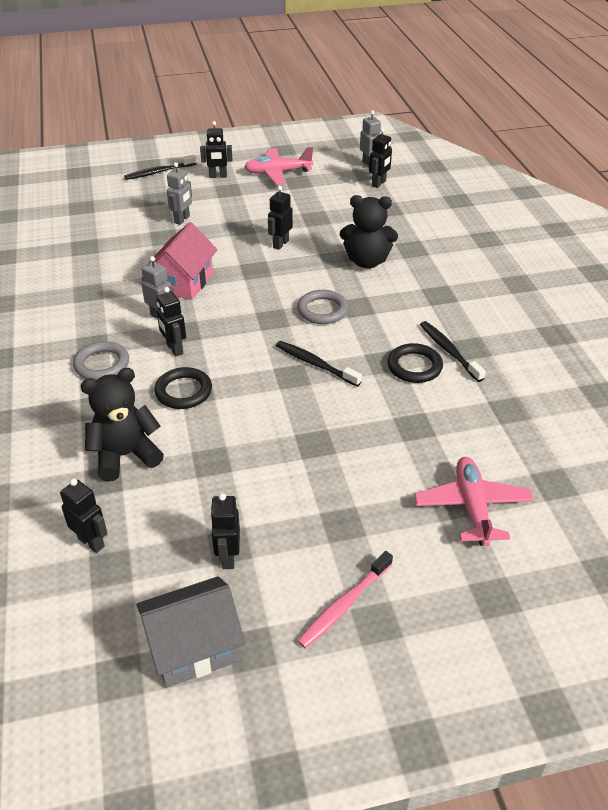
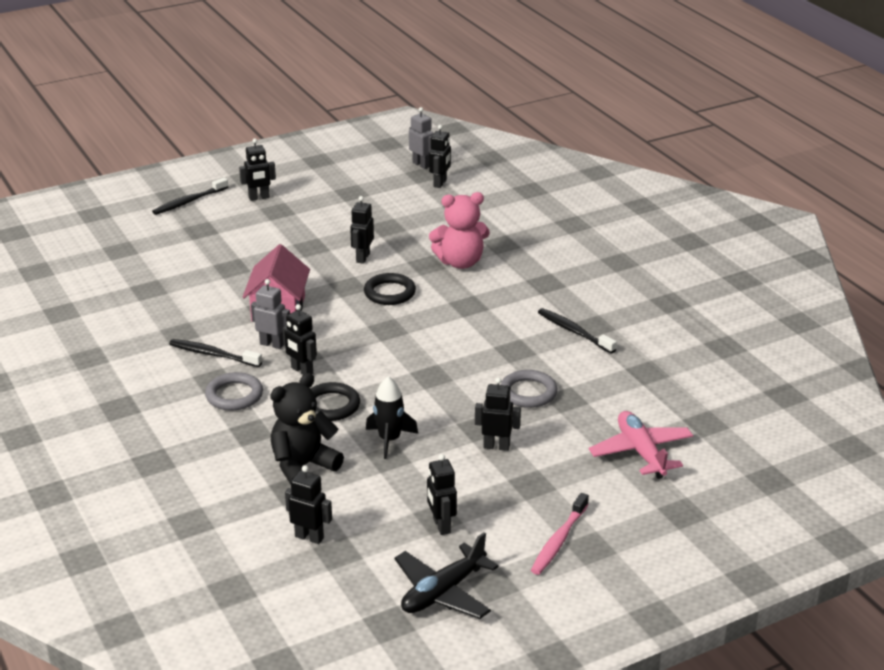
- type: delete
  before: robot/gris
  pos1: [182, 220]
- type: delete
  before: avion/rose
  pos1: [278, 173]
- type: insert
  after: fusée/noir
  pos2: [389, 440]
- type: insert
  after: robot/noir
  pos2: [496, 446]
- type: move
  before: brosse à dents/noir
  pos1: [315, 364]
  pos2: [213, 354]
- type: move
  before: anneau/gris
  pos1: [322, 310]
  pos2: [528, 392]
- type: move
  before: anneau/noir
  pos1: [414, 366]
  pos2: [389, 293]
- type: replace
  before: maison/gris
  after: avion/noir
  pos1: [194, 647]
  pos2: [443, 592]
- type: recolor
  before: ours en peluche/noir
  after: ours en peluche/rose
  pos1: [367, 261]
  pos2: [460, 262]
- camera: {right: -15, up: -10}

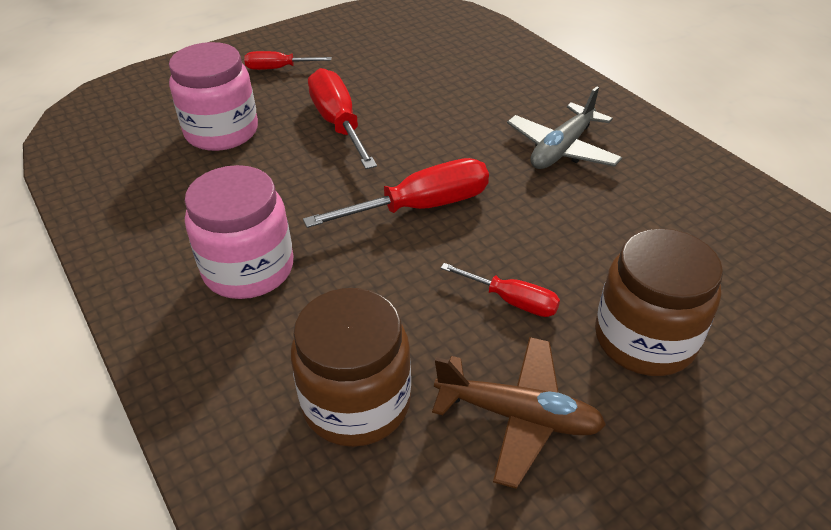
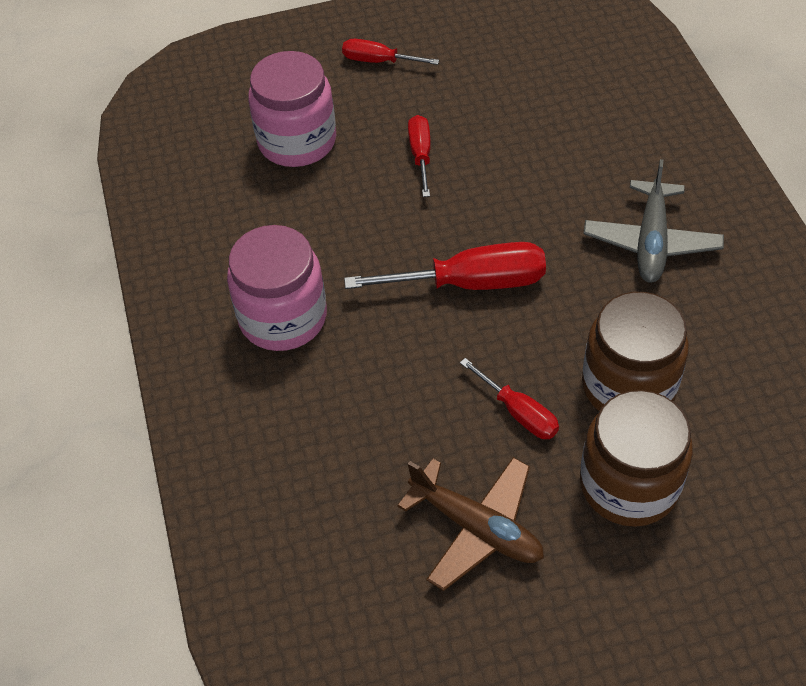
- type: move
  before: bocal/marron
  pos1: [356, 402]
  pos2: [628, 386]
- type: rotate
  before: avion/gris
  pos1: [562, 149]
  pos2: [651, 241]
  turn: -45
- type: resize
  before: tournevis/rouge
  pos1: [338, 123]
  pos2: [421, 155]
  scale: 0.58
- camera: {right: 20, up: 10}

- - - - - - -

Please set down the records above word for word and omit their pictures.

**Task output**
- type: delete
  before: robot/gris
  pos1: [182, 220]
- type: delete
  before: avion/rose
  pos1: [278, 173]
- type: insert
  after: fusée/noir
  pos2: [389, 440]
- type: insert
  after: robot/noir
  pos2: [496, 446]
- type: move
  before: brosse à dents/noir
  pos1: [315, 364]
  pos2: [213, 354]
- type: move
  before: anneau/gris
  pos1: [322, 310]
  pos2: [528, 392]
- type: move
  before: anneau/noir
  pos1: [414, 366]
  pos2: [389, 293]
- type: replace
  before: maison/gris
  after: avion/noir
  pos1: [194, 647]
  pos2: [443, 592]
- type: recolor
  before: ours en peluche/noir
  after: ours en peluche/rose
  pos1: [367, 261]
  pos2: [460, 262]
- camera: {right: -15, up: -10}

- type: move
  before: bocal/marron
  pos1: [356, 402]
  pos2: [628, 386]
- type: rotate
  before: avion/gris
  pos1: [562, 149]
  pos2: [651, 241]
  turn: -45
- type: resize
  before: tournevis/rouge
  pos1: [338, 123]
  pos2: [421, 155]
  scale: 0.58
- camera: {right: 20, up: 10}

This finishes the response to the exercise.